-- Scene edit records --
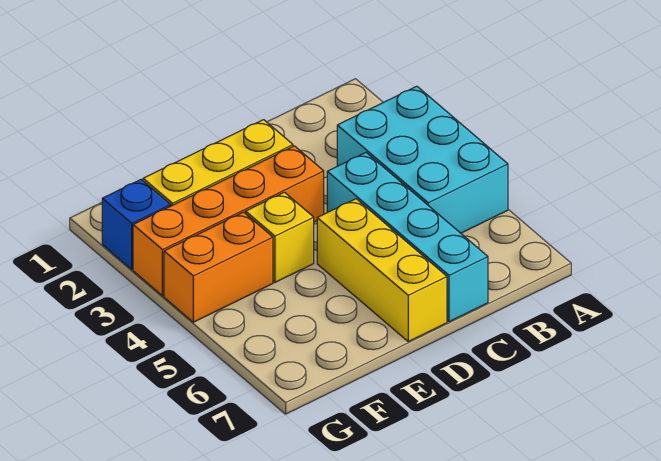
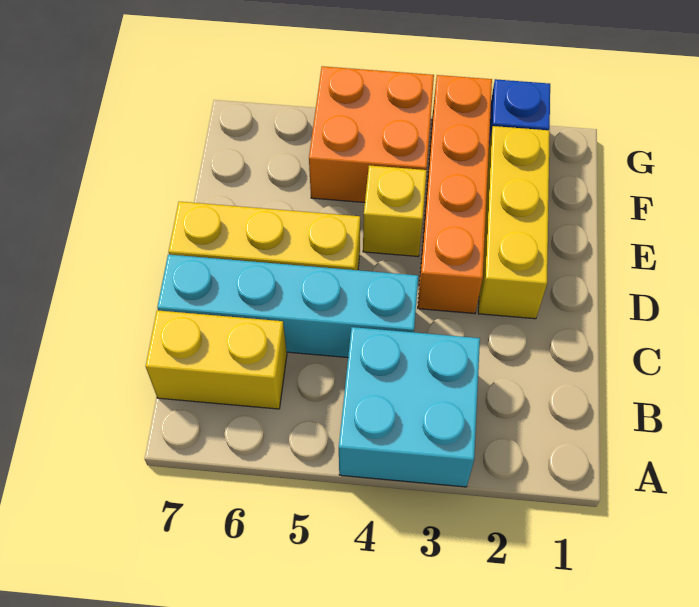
cyan brick A3:B5 level 1 -> cyan brick A3:B4 level 1
none -> yellow brick B6:B7 level 1
orange brick F4:G4 level 1 -> orange brick F4:G5 level 1

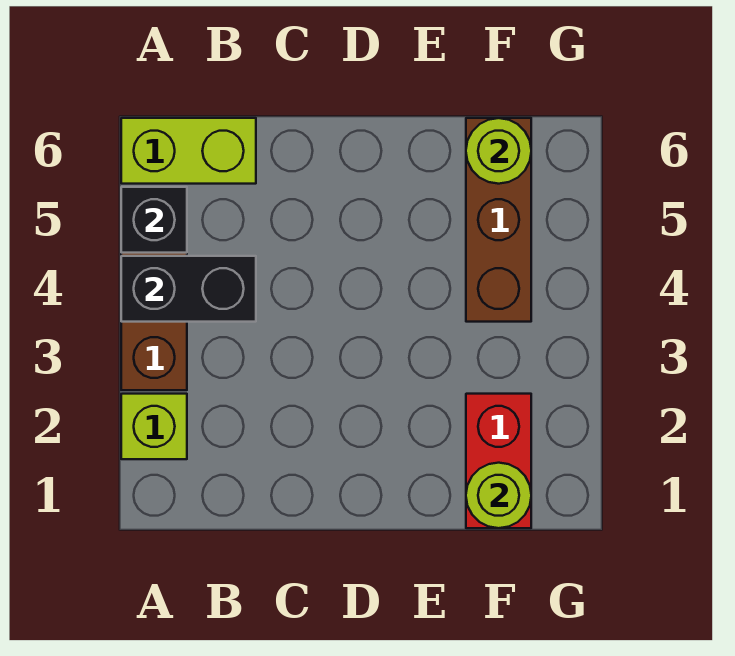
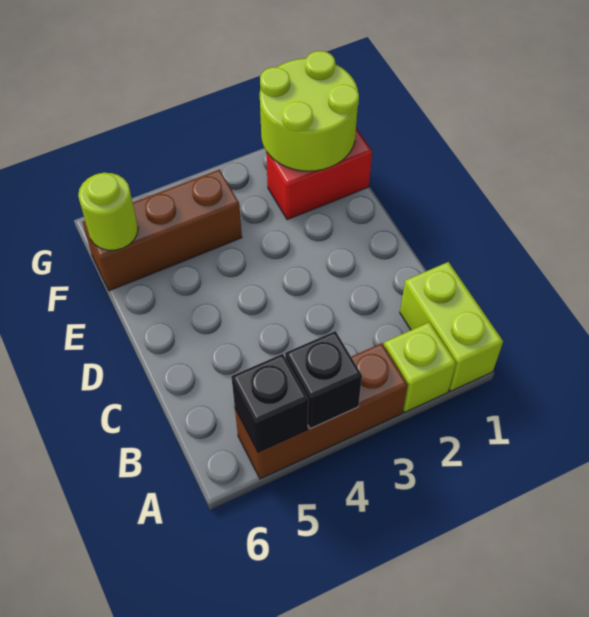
black brick A4:B4 level 2 -> black brick A4 level 2
lime brick A6:B6 level 1 -> lime brick A1:B1 level 1
lime round brick F1 level 2 -> lime round brick F1:G2 level 2

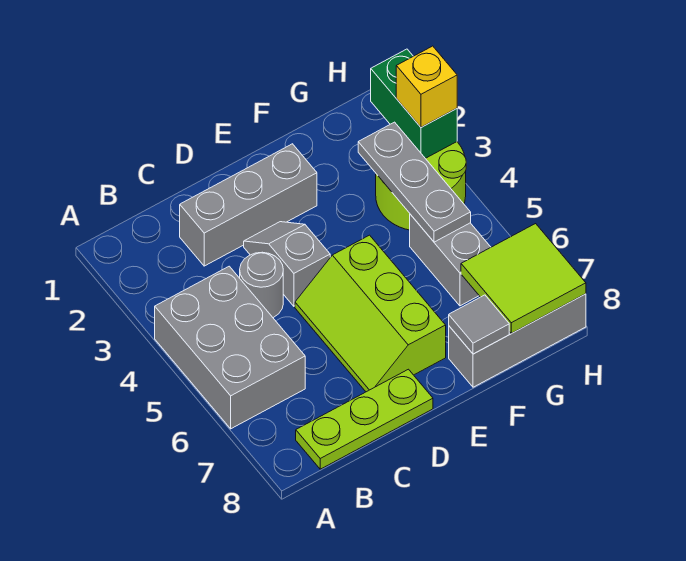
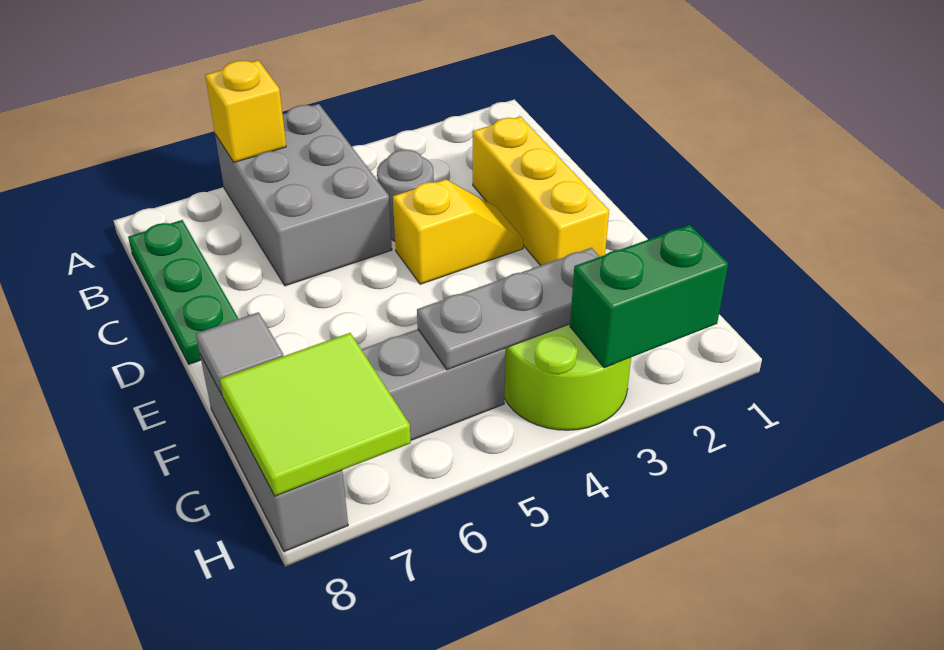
grey brick A4:B6 level 1 -> grey brick A5:C6 level 1
lime plate B8:D8 level 1 -> green plate B8:D8 level 1
grey brick C2:E2 level 1 -> yellow brick C2:E2 level 1
grey slope D3:D4 level 1 top 4 -> yellow slope D3:D4 level 1 top 4
lime slope D5:E7 level 1 top E -> none
yellow brick H3 level 3 -> yellow brick A6 level 2

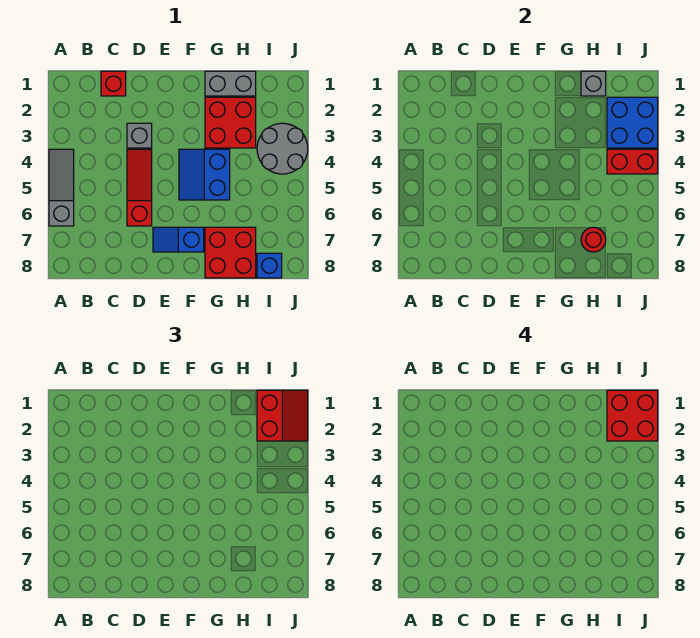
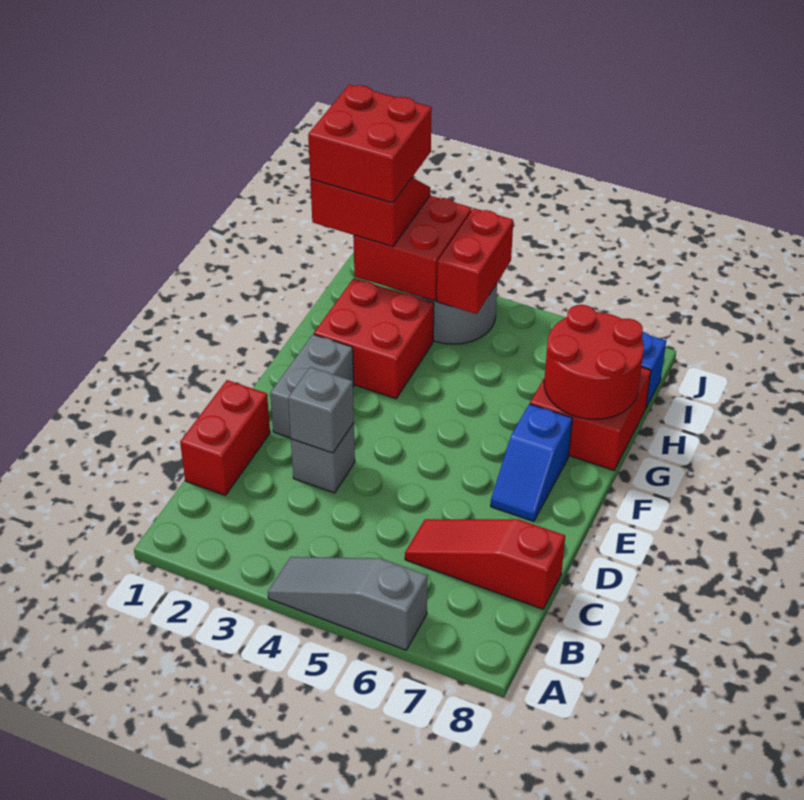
red brick C1 level 1 -> red brick C1:D1 level 1
red slope D4:D6 level 1 top 6 -> red slope C6:C8 level 1 top 8
blue slope F4:G5 level 1 top G -> none
grey brick G1:H1 level 1 -> grey brick E2:F2 level 1
grey brick H1 level 2 -> grey brick D3 level 2
red round brick H7 level 2 -> red round brick G7:H8 level 2
blue brick I2:J3 level 2 -> red brick I2:J3 level 2

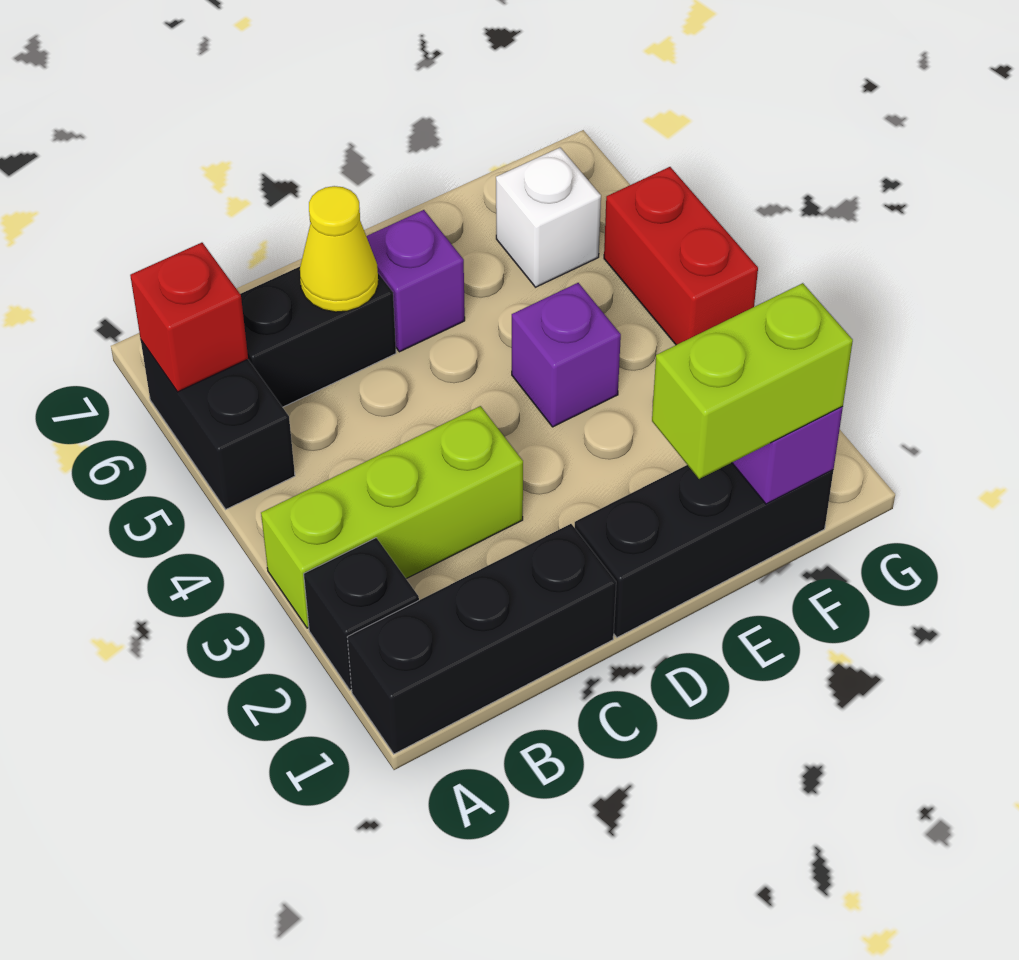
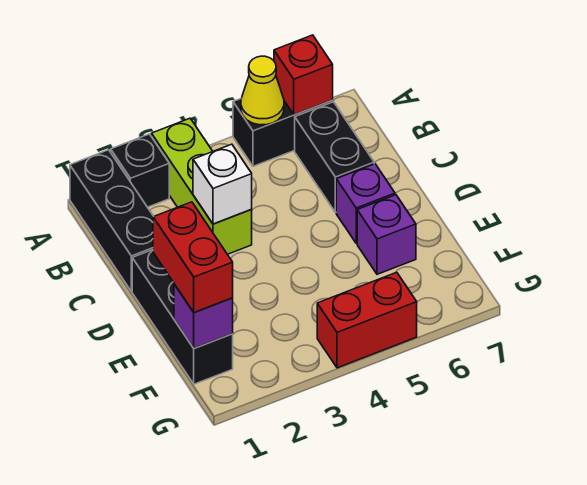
yellow cone C6 level 2 -> yellow cone A5 level 2
lime brick E1:F1 level 3 -> red brick E1:F1 level 3
purple brick E4 level 1 -> purple brick E6 level 1
white brick F6 level 1 -> white brick C3 level 2

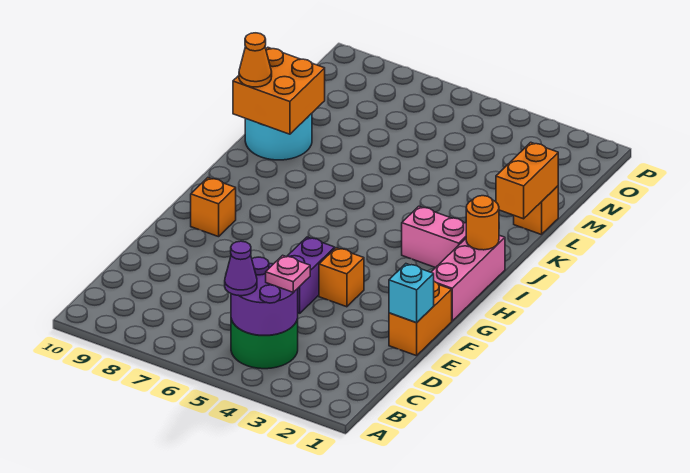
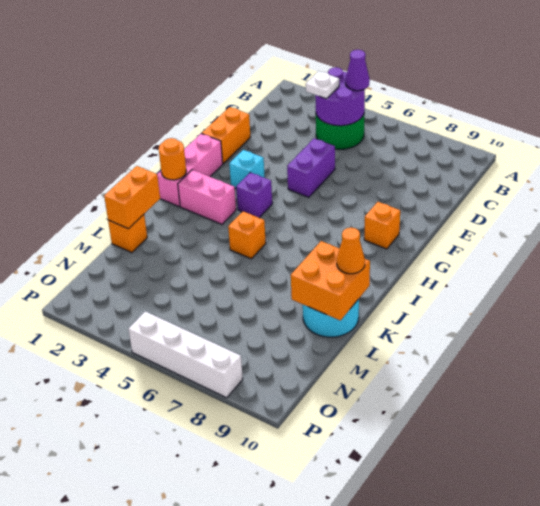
pink plate C4 level 3 -> white plate C4 level 3
cyan brick E1 level 2 -> cyan brick G3 level 1
orange brick F4 level 1 -> orange brick J5 level 1
none -> purple brick H4 level 1
none -> white brick P5:P8 level 1

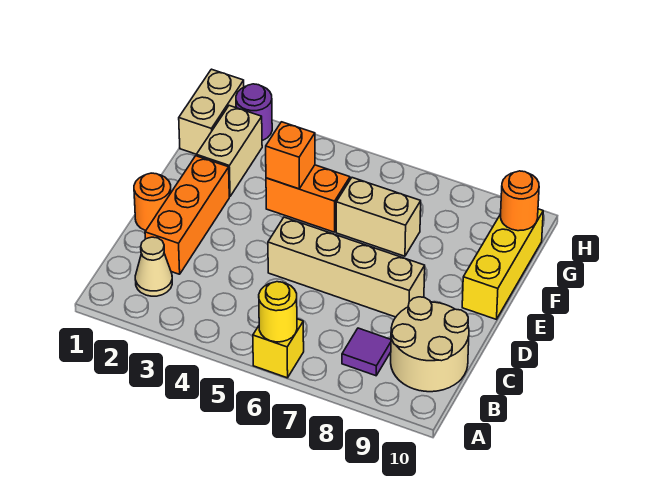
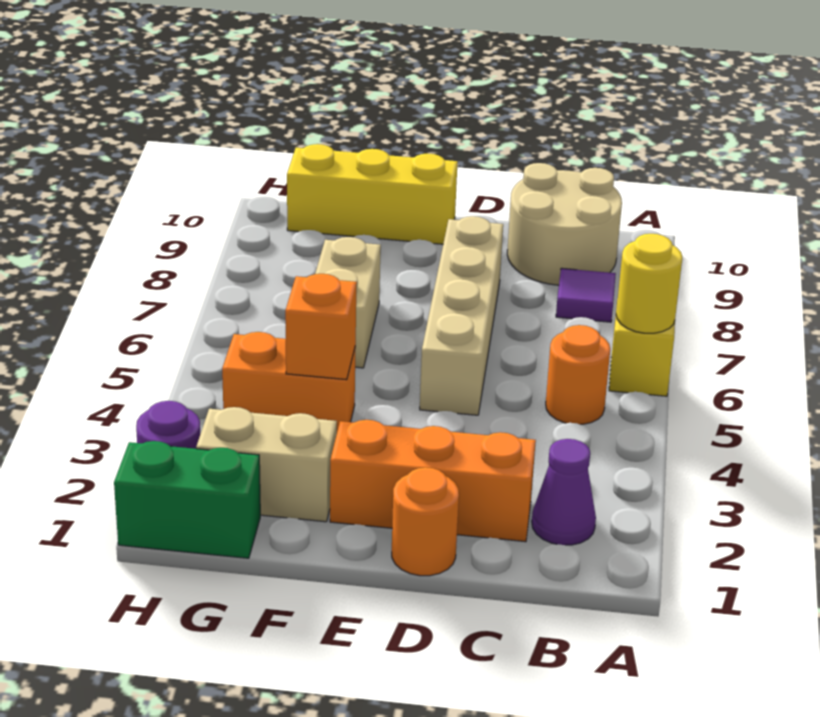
tan cone B2 level 1 -> purple cone B2 level 1
orange brick F4:F5 level 1 -> orange brick F4:G4 level 1
tan brick G1:H1 level 1 -> green brick G1:H1 level 1
orange round brick G10 level 2 -> orange round brick B5 level 1

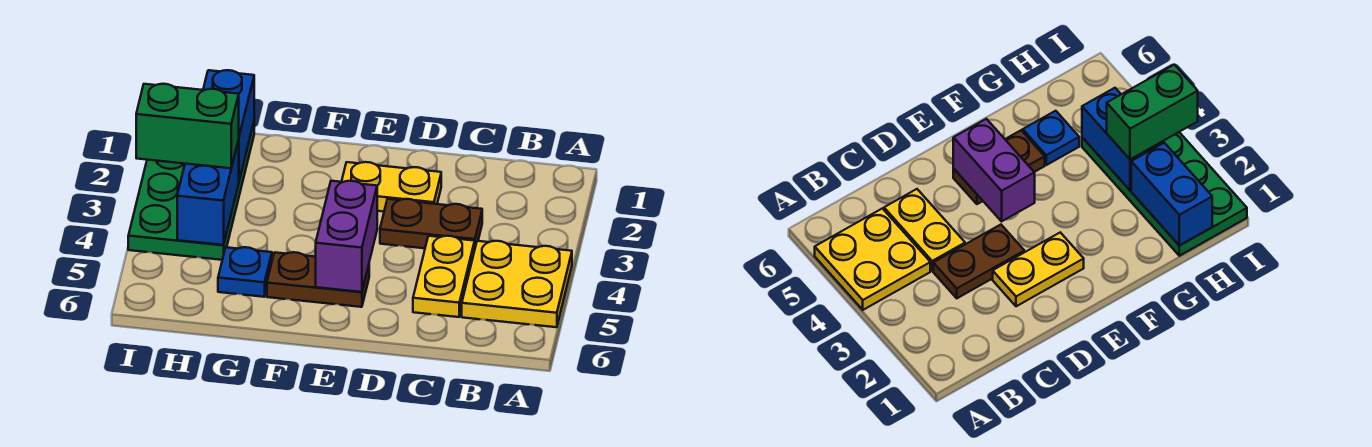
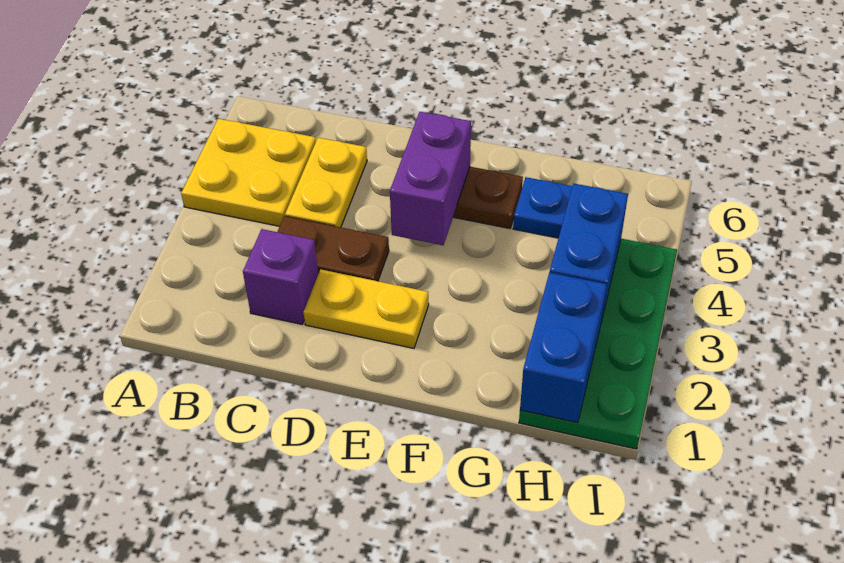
none -> purple brick C2 level 1
green brick H3:I3 level 3 -> none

-- What to work on --
For each line above that contains the word "yellow", give the line as it is written.

-- Reply --
none -> yellow brick B6:B7 level 1
grey brick C2:E2 level 1 -> yellow brick C2:E2 level 1
grey slope D3:D4 level 1 top 4 -> yellow slope D3:D4 level 1 top 4
yellow brick H3 level 3 -> yellow brick A6 level 2
yellow cone C6 level 2 -> yellow cone A5 level 2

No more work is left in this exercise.